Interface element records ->
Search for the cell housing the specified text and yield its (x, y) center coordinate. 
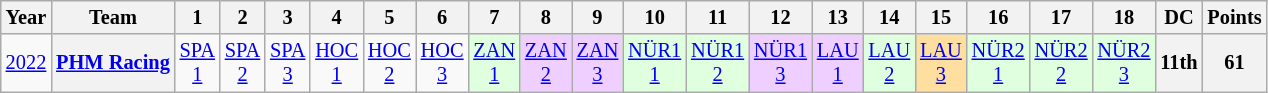
NÜR22 (1062, 63)
HOC2 (390, 63)
11 (718, 17)
SPA2 (242, 63)
5 (390, 17)
Year (26, 17)
61 (1234, 63)
NÜR11 (654, 63)
11th (1178, 63)
NÜR23 (1124, 63)
7 (494, 17)
LAU3 (941, 63)
HOC1 (336, 63)
8 (546, 17)
18 (1124, 17)
Team (112, 17)
2022 (26, 63)
1 (198, 17)
NÜR12 (718, 63)
ZAN2 (546, 63)
12 (780, 17)
17 (1062, 17)
DC (1178, 17)
ZAN1 (494, 63)
15 (941, 17)
10 (654, 17)
HOC3 (442, 63)
ZAN3 (598, 63)
14 (890, 17)
6 (442, 17)
4 (336, 17)
NÜR13 (780, 63)
16 (998, 17)
SPA1 (198, 63)
PHM Racing (112, 63)
13 (838, 17)
SPA3 (288, 63)
LAU1 (838, 63)
3 (288, 17)
Points (1234, 17)
LAU2 (890, 63)
9 (598, 17)
2 (242, 17)
NÜR21 (998, 63)
Pinpoint the cell where the given text exists, returning its [X, Y] midpoint coordinate. 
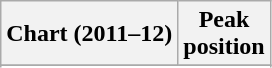
Peakposition [224, 34]
Chart (2011–12) [90, 34]
Detect which cell encompasses the target text, then output its (x, y) center coordinate. 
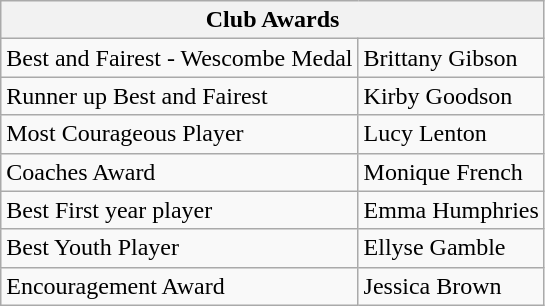
Kirby Goodson (451, 96)
Runner up Best and Fairest (180, 96)
Encouragement Award (180, 286)
Best Youth Player (180, 248)
Monique French (451, 172)
Ellyse Gamble (451, 248)
Most Courageous Player (180, 134)
Coaches Award (180, 172)
Club Awards (273, 20)
Jessica Brown (451, 286)
Lucy Lenton (451, 134)
Brittany Gibson (451, 58)
Best First year player (180, 210)
Best and Fairest - Wescombe Medal (180, 58)
Emma Humphries (451, 210)
Pinpoint the cell where the given text exists, returning its [x, y] midpoint coordinate. 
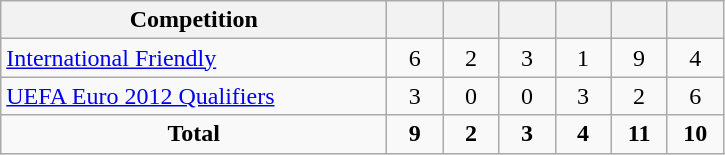
11 [639, 134]
10 [695, 134]
International Friendly [194, 58]
UEFA Euro 2012 Qualifiers [194, 96]
1 [583, 58]
Competition [194, 20]
Total [194, 134]
Locate the cell with the specified text and output its [X, Y] center coordinate. 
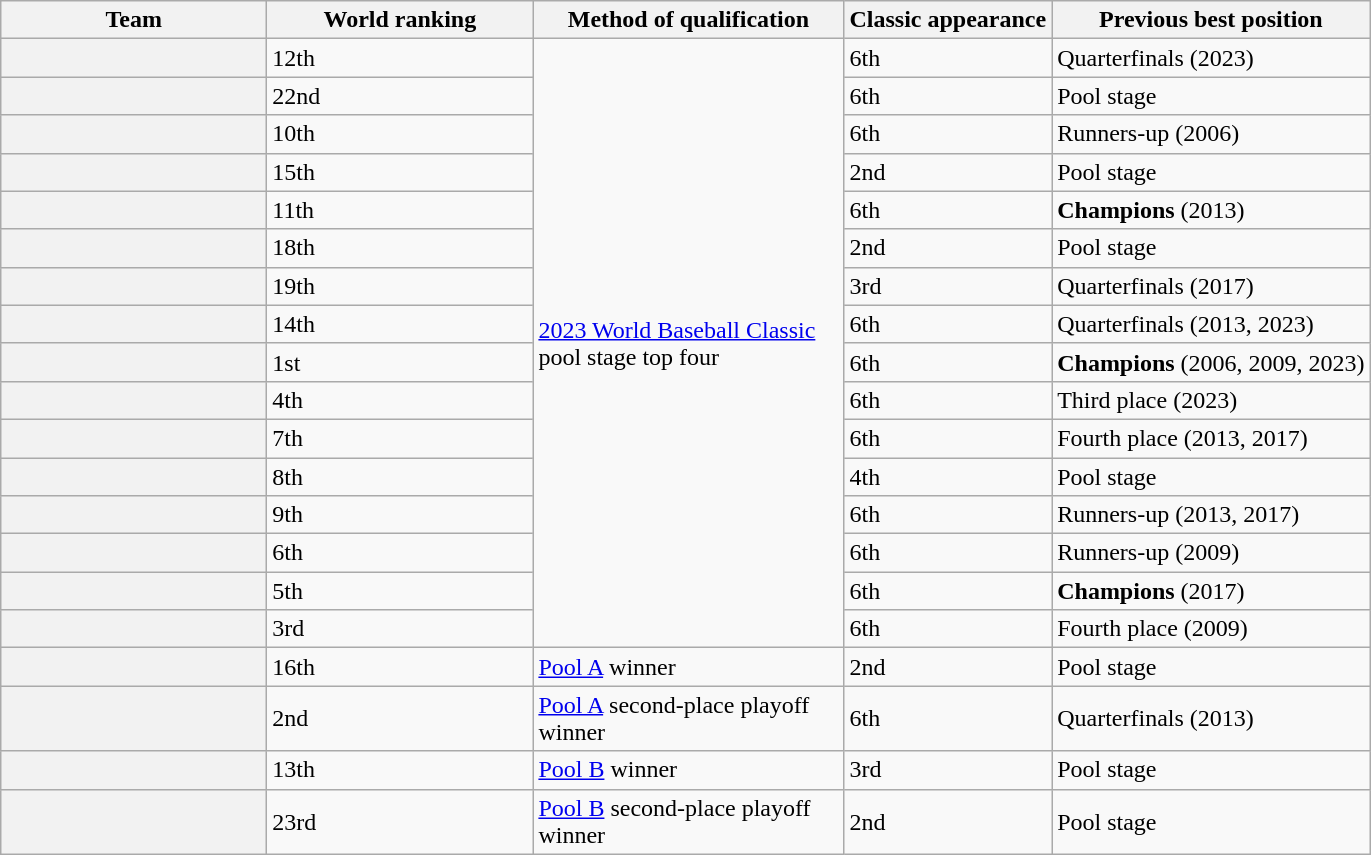
Quarterfinals (2013, 2023) [1211, 324]
7th [400, 438]
11th [400, 210]
9th [400, 515]
8th [400, 477]
Quarterfinals (2017) [1211, 286]
Pool B second-place playoff winner [688, 822]
Pool A winner [688, 667]
16th [400, 667]
Champions (2017) [1211, 591]
1st [400, 362]
Runners-up (2006) [1211, 134]
Pool B winner [688, 770]
5th [400, 591]
Third place (2023) [1211, 400]
Champions (2006, 2009, 2023) [1211, 362]
10th [400, 134]
Previous best position [1211, 20]
22nd [400, 96]
19th [400, 286]
15th [400, 172]
Quarterfinals (2013) [1211, 718]
2023 World Baseball Classic pool stage top four [688, 344]
Runners-up (2009) [1211, 553]
13th [400, 770]
Team [134, 20]
14th [400, 324]
Champions (2013) [1211, 210]
Method of qualification [688, 20]
World ranking [400, 20]
23rd [400, 822]
Classic appearance [948, 20]
Fourth place (2009) [1211, 629]
Fourth place (2013, 2017) [1211, 438]
Runners-up (2013, 2017) [1211, 515]
12th [400, 58]
Pool A second-place playoff winner [688, 718]
Quarterfinals (2023) [1211, 58]
18th [400, 248]
Capture the cell that displays the provided text and extract its [X, Y] central coordinate. 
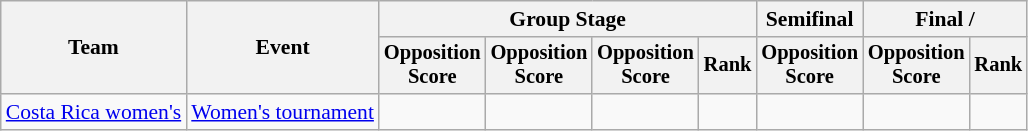
Final / [945, 19]
Group Stage [568, 19]
Semifinal [810, 19]
Event [282, 48]
Team [94, 48]
Costa Rica women's [94, 112]
Women's tournament [282, 112]
Find where the given text appears and provide that cell's center as (X, Y) coordinate. 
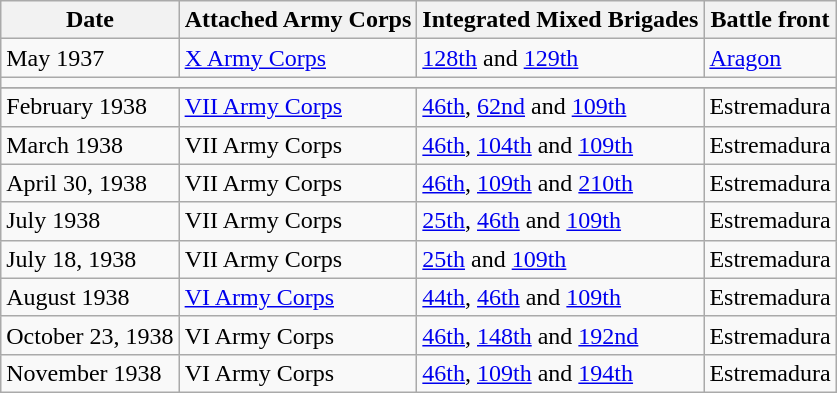
25th and 109th (560, 259)
46th, 104th and 109th (560, 145)
August 1938 (90, 297)
May 1937 (90, 58)
46th, 148th and 192nd (560, 335)
46th, 109th and 210th (560, 183)
128th and 129th (560, 58)
July 1938 (90, 221)
46th, 62nd and 109th (560, 107)
Date (90, 20)
44th, 46th and 109th (560, 297)
X Army Corps (298, 58)
Attached Army Corps (298, 20)
46th, 109th and 194th (560, 373)
March 1938 (90, 145)
November 1938 (90, 373)
July 18, 1938 (90, 259)
October 23, 1938 (90, 335)
April 30, 1938 (90, 183)
Battle front (770, 20)
Aragon (770, 58)
Integrated Mixed Brigades (560, 20)
February 1938 (90, 107)
25th, 46th and 109th (560, 221)
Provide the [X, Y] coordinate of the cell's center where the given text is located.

Required work ->
Find every line above that contains the word "Fourth", paying attention to case, and copy each of those lines.

Output below ->
Fourth place (2009) [1211, 629]
Fourth place (2013, 2017) [1211, 438]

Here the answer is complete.